## EXERCISE INPUT
____________
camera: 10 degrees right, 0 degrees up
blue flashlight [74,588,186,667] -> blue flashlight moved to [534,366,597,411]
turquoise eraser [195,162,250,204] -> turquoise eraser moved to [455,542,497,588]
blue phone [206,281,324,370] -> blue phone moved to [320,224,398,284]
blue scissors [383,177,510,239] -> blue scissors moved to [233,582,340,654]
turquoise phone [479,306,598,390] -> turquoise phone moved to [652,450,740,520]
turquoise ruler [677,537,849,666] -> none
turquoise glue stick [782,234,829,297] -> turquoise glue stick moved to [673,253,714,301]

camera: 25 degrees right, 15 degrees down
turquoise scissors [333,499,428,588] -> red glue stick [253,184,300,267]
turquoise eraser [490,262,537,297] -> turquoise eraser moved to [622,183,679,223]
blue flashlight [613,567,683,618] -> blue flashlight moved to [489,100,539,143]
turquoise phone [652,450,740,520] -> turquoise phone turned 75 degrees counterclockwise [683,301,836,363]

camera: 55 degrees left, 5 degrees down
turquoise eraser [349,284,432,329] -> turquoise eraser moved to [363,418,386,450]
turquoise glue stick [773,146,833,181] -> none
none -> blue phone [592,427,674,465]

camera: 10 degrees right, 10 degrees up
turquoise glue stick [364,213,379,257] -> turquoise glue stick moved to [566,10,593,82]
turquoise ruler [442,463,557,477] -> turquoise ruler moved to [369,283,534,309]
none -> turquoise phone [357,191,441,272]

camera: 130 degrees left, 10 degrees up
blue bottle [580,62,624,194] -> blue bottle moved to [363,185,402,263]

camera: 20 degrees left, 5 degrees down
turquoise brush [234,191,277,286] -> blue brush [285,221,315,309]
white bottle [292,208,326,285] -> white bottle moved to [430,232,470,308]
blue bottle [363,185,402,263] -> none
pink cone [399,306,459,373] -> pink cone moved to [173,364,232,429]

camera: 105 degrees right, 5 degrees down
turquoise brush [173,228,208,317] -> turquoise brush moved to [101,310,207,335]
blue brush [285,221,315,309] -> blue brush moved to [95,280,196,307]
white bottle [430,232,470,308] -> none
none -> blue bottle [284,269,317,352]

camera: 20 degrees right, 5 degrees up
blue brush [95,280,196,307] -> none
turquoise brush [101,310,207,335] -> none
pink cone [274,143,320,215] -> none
____________
## PROMPT
From the records above, extract exactly and only the lines that begin at the line with "blue flashlight [74,588,186,667]" and stop after the line with "none -> blue bottle [284,269,317,352]".

## WRITTEN RESPONSE
blue flashlight [74,588,186,667] -> blue flashlight moved to [534,366,597,411]
turquoise eraser [195,162,250,204] -> turquoise eraser moved to [455,542,497,588]
blue phone [206,281,324,370] -> blue phone moved to [320,224,398,284]
blue scissors [383,177,510,239] -> blue scissors moved to [233,582,340,654]
turquoise phone [479,306,598,390] -> turquoise phone moved to [652,450,740,520]
turquoise ruler [677,537,849,666] -> none
turquoise glue stick [782,234,829,297] -> turquoise glue stick moved to [673,253,714,301]

camera: 25 degrees right, 15 degrees down
turquoise scissors [333,499,428,588] -> red glue stick [253,184,300,267]
turquoise eraser [490,262,537,297] -> turquoise eraser moved to [622,183,679,223]
blue flashlight [613,567,683,618] -> blue flashlight moved to [489,100,539,143]
turquoise phone [652,450,740,520] -> turquoise phone turned 75 degrees counterclockwise [683,301,836,363]

camera: 55 degrees left, 5 degrees down
turquoise eraser [349,284,432,329] -> turquoise eraser moved to [363,418,386,450]
turquoise glue stick [773,146,833,181] -> none
none -> blue phone [592,427,674,465]

camera: 10 degrees right, 10 degrees up
turquoise glue stick [364,213,379,257] -> turquoise glue stick moved to [566,10,593,82]
turquoise ruler [442,463,557,477] -> turquoise ruler moved to [369,283,534,309]
none -> turquoise phone [357,191,441,272]

camera: 130 degrees left, 10 degrees up
blue bottle [580,62,624,194] -> blue bottle moved to [363,185,402,263]

camera: 20 degrees left, 5 degrees down
turquoise brush [234,191,277,286] -> blue brush [285,221,315,309]
white bottle [292,208,326,285] -> white bottle moved to [430,232,470,308]
blue bottle [363,185,402,263] -> none
pink cone [399,306,459,373] -> pink cone moved to [173,364,232,429]

camera: 105 degrees right, 5 degrees down
turquoise brush [173,228,208,317] -> turquoise brush moved to [101,310,207,335]
blue brush [285,221,315,309] -> blue brush moved to [95,280,196,307]
white bottle [430,232,470,308] -> none
none -> blue bottle [284,269,317,352]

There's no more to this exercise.